Please quote exactly the lines below from the line containing "bench: (627, 565) -> (287, 280), moved" to the line containing "window: (667, 1106)", both lines included, and nothing else.

Working data:
########################################

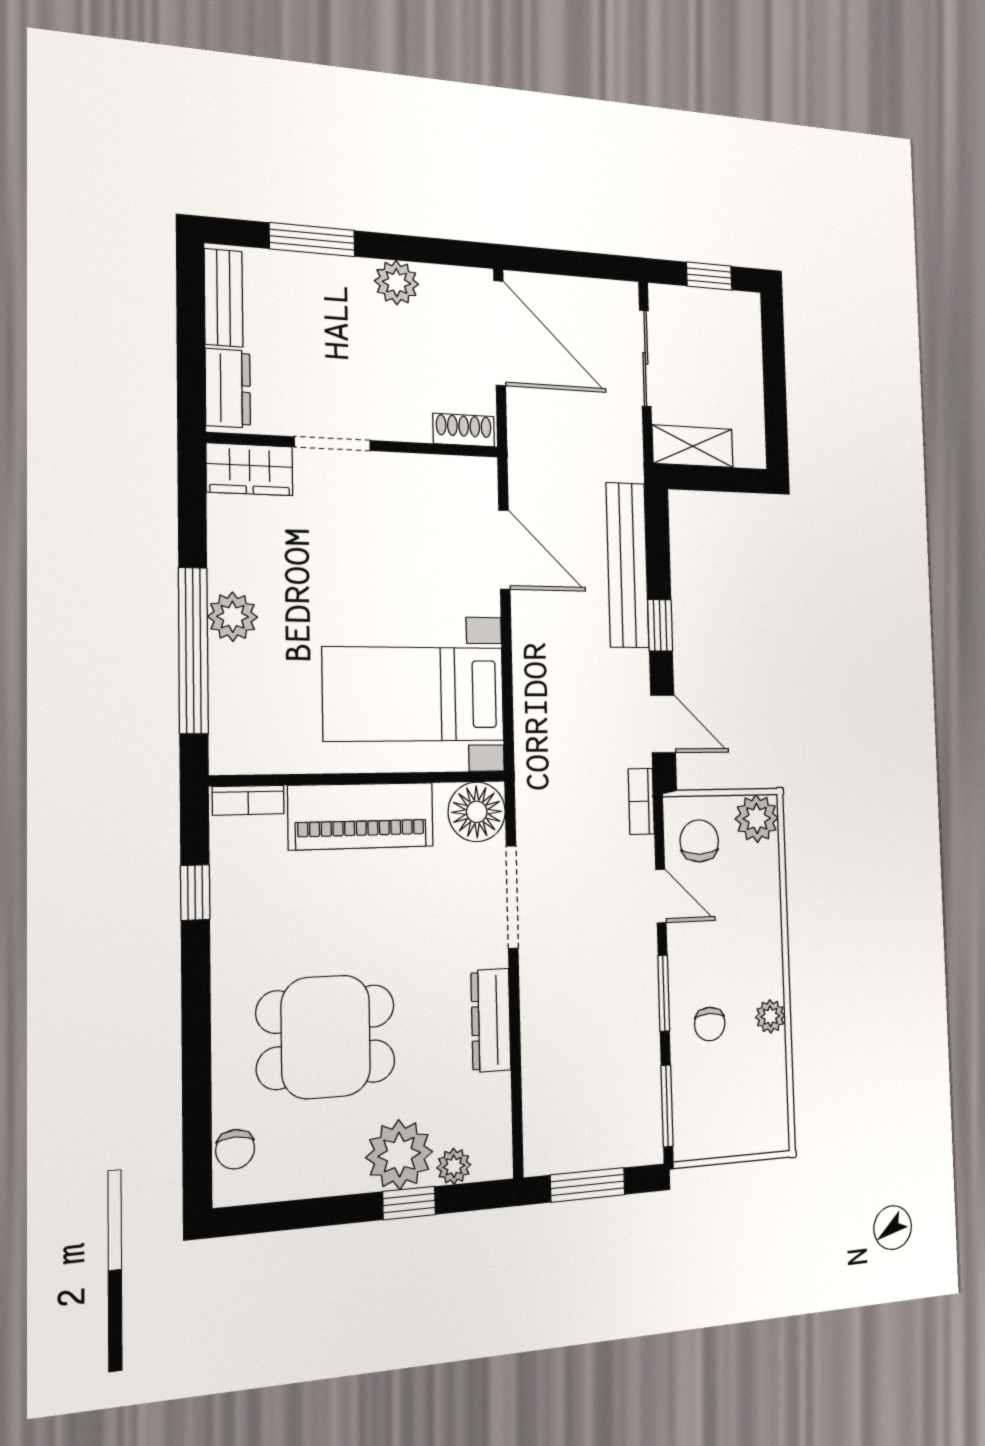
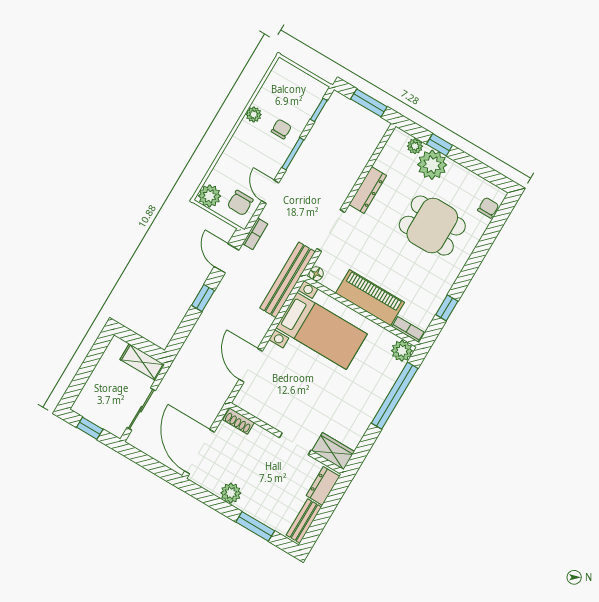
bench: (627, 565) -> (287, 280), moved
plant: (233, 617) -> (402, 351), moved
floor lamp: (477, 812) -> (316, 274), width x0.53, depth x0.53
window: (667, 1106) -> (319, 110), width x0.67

########################################

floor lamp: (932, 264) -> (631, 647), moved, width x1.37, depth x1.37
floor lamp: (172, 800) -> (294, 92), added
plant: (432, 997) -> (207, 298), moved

########################################

Answer box:
bench: (627, 565) -> (287, 280), moved
plant: (233, 617) -> (402, 351), moved
floor lamp: (477, 812) -> (316, 274), width x0.53, depth x0.53
window: (667, 1106) -> (319, 110), width x0.67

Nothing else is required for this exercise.